## GIVEN INSTRUCTION
Return every line below that contains the word "Violin", copying each one in full.

**********

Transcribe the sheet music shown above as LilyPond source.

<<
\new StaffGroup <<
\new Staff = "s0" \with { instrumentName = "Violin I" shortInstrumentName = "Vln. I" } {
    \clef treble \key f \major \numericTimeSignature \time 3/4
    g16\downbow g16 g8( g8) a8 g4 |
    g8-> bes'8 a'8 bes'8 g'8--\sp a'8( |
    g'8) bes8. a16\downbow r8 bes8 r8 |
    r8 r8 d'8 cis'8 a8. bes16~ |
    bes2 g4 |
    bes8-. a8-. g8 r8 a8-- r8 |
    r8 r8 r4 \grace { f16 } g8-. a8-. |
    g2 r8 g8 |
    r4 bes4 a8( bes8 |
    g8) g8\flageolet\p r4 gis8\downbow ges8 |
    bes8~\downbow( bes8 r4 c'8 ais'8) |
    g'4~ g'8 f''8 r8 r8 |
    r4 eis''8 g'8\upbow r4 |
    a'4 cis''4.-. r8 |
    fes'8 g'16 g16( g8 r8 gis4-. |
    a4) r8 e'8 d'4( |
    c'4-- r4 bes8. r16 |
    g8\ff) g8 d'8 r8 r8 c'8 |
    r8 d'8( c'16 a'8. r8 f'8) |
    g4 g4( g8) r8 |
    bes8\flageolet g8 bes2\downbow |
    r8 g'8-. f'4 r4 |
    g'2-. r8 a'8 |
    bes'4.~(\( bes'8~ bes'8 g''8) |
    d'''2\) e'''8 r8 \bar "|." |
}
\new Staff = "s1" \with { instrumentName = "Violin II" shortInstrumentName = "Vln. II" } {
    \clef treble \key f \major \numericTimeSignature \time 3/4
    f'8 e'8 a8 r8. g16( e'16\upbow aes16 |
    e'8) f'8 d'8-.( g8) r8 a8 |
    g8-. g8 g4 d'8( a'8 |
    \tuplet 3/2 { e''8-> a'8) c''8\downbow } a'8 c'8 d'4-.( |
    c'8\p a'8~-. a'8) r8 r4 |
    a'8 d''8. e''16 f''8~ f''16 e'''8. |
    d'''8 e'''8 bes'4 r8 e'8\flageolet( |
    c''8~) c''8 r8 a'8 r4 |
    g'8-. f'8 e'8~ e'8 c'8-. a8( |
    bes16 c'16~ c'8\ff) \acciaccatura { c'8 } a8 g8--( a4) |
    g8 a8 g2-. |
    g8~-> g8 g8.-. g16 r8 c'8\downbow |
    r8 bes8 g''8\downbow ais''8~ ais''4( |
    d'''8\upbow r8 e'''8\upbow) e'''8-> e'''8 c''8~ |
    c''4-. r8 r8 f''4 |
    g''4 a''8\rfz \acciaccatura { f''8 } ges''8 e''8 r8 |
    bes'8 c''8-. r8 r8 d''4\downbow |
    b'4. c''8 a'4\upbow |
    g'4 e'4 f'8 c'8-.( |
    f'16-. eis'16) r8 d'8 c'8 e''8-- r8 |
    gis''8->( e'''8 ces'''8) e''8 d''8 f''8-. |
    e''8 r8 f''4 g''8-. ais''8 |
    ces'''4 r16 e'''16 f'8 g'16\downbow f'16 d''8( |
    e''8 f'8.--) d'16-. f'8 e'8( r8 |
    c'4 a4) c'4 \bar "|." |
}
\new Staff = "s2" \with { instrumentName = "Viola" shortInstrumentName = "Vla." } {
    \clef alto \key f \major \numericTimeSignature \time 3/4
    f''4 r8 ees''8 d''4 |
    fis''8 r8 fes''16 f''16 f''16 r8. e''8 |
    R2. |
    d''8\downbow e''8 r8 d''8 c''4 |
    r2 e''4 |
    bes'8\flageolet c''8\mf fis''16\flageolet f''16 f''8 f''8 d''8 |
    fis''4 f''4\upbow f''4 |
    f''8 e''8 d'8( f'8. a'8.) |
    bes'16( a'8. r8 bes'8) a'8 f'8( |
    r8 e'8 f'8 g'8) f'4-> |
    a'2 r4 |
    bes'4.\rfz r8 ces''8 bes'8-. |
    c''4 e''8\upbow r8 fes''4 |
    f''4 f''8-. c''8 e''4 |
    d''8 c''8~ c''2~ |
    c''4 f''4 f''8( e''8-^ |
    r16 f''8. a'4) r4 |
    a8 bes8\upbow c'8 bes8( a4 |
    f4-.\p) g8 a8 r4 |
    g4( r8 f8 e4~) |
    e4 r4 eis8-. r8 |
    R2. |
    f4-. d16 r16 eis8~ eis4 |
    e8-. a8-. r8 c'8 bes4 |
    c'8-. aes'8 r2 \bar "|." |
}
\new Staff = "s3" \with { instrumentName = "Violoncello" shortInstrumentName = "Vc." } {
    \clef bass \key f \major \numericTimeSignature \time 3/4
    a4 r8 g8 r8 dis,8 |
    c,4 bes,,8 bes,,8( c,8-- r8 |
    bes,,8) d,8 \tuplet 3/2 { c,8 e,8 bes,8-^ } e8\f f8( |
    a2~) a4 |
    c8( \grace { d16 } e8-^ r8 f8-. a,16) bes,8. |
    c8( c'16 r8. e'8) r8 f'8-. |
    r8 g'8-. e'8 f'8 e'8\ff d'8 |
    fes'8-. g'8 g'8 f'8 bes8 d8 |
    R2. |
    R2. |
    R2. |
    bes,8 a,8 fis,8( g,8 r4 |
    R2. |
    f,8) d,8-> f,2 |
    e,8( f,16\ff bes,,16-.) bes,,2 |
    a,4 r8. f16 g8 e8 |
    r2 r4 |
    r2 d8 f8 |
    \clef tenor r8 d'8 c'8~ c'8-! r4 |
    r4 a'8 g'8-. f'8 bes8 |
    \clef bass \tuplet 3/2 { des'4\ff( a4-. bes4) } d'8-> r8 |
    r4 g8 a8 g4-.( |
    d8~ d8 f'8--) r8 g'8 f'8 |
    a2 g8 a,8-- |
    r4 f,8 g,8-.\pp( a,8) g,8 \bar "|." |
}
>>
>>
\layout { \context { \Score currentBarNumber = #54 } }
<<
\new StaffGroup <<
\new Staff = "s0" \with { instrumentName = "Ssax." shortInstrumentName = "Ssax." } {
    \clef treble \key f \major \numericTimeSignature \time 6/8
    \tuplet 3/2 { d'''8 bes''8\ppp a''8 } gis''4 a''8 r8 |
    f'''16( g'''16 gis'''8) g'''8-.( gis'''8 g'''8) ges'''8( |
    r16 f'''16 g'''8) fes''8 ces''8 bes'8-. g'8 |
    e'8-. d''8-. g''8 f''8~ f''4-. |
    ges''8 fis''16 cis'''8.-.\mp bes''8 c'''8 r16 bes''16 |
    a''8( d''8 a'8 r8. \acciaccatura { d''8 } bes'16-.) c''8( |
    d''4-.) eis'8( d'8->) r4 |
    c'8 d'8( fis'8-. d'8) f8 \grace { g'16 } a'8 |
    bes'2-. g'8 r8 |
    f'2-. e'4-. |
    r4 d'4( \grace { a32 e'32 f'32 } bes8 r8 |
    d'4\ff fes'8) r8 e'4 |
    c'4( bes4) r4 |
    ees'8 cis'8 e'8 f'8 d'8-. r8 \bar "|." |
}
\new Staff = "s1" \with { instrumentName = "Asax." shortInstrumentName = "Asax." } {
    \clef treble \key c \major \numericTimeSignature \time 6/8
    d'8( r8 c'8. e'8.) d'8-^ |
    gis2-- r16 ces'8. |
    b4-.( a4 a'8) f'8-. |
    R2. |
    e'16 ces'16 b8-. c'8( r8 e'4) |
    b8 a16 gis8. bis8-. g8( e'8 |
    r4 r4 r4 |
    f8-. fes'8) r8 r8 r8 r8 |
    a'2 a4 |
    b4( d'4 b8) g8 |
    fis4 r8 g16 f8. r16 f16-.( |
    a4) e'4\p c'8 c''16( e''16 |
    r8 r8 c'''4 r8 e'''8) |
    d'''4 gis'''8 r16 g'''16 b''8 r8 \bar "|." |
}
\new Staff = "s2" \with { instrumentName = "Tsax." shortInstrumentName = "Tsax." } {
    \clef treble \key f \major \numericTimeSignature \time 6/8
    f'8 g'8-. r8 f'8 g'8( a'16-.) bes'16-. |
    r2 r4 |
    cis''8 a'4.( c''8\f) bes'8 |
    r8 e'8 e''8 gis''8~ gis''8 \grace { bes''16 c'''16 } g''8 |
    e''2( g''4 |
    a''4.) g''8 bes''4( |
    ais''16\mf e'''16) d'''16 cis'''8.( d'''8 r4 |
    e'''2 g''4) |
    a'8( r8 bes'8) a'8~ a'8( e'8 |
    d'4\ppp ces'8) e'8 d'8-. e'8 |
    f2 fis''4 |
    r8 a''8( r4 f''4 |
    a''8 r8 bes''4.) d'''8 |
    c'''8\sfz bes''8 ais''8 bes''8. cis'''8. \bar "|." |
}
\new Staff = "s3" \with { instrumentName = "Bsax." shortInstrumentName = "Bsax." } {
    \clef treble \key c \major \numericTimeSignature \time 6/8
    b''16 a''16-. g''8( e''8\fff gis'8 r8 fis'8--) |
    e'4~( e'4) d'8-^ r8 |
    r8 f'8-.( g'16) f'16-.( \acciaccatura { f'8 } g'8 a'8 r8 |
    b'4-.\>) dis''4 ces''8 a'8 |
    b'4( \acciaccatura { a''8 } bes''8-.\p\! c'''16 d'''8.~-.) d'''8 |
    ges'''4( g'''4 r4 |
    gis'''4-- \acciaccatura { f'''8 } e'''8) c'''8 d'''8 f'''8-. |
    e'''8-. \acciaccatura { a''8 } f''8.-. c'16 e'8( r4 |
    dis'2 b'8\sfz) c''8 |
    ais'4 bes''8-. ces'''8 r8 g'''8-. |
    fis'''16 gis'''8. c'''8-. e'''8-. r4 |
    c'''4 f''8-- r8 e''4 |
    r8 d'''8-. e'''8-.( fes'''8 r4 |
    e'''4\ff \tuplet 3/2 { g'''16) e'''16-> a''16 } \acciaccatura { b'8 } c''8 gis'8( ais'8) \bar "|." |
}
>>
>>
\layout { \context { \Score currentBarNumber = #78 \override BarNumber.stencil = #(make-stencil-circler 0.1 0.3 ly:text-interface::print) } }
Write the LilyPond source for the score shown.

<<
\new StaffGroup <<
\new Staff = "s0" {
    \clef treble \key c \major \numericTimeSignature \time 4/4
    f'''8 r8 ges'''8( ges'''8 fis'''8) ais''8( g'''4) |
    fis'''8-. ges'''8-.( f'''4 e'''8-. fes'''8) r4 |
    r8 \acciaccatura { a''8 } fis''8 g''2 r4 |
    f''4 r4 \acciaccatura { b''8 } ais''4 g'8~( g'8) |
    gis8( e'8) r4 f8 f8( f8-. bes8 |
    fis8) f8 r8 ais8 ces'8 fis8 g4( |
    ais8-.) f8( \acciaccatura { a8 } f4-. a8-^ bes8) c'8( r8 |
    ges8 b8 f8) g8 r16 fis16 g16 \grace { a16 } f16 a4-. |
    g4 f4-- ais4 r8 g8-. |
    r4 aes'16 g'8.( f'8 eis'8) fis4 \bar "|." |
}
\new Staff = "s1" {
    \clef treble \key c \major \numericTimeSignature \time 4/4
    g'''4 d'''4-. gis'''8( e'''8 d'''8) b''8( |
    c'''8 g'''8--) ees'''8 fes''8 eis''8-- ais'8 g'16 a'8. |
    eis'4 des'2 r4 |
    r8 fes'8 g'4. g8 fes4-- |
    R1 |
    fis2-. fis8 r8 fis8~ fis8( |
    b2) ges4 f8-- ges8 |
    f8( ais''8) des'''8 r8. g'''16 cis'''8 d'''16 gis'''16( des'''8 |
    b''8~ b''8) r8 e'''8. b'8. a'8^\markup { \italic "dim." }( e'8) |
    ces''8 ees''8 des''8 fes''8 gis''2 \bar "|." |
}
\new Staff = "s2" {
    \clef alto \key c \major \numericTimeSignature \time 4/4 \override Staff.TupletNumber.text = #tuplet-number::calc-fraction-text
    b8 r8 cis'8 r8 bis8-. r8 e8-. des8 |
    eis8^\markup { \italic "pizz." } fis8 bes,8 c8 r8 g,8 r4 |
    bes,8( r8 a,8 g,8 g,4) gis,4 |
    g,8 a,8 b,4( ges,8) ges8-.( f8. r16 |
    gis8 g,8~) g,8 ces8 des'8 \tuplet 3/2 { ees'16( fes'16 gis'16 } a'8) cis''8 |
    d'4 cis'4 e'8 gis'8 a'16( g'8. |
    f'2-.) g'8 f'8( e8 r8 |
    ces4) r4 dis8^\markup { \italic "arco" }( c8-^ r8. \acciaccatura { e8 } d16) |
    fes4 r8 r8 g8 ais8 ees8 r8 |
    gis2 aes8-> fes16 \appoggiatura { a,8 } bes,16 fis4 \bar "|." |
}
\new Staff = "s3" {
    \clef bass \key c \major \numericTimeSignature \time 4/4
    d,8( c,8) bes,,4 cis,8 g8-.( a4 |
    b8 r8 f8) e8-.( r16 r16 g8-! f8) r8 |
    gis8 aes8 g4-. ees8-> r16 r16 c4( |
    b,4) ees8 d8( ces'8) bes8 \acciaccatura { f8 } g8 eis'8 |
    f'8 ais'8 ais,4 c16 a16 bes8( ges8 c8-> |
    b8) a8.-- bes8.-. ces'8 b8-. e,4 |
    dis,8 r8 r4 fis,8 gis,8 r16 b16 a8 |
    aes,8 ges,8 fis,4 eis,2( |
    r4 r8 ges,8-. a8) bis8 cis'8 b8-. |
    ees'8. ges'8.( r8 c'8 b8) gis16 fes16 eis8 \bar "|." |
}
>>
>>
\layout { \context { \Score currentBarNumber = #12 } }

**********

## RESPONSE BELOW
\new Staff = "s0" \with { instrumentName = "Violin I" shortInstrumentName = "Vln. I" } {
\new Staff = "s1" \with { instrumentName = "Violin II" shortInstrumentName = "Vln. II" } {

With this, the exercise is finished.